[Recorded information]
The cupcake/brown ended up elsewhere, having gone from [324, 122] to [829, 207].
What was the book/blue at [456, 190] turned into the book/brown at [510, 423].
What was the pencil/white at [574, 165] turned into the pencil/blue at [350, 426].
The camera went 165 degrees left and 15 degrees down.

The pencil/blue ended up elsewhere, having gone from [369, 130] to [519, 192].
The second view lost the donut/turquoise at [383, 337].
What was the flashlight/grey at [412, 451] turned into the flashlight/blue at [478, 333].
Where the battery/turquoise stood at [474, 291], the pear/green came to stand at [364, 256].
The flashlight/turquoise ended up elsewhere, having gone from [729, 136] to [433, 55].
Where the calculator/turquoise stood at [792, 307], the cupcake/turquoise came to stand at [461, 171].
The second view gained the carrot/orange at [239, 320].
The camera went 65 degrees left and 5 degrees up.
[/Recorded information]
[Recorded information]
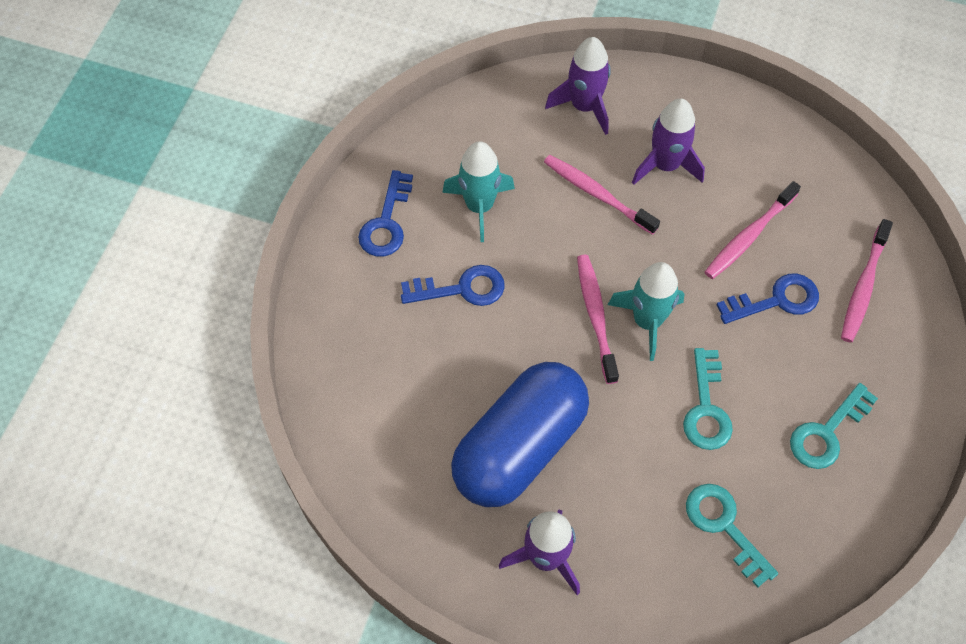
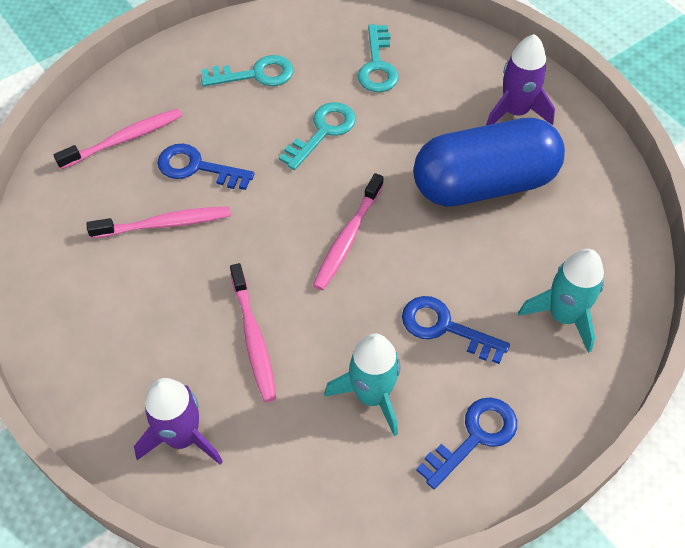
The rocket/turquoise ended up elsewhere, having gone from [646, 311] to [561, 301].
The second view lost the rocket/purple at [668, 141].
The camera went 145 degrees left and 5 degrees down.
[/Recorded information]
Prompt: Return each line from the material that includes the string "brown".

Exercise result:
The cupcake/brown ended up elsewhere, having gone from [324, 122] to [829, 207].
What was the book/blue at [456, 190] turned into the book/brown at [510, 423].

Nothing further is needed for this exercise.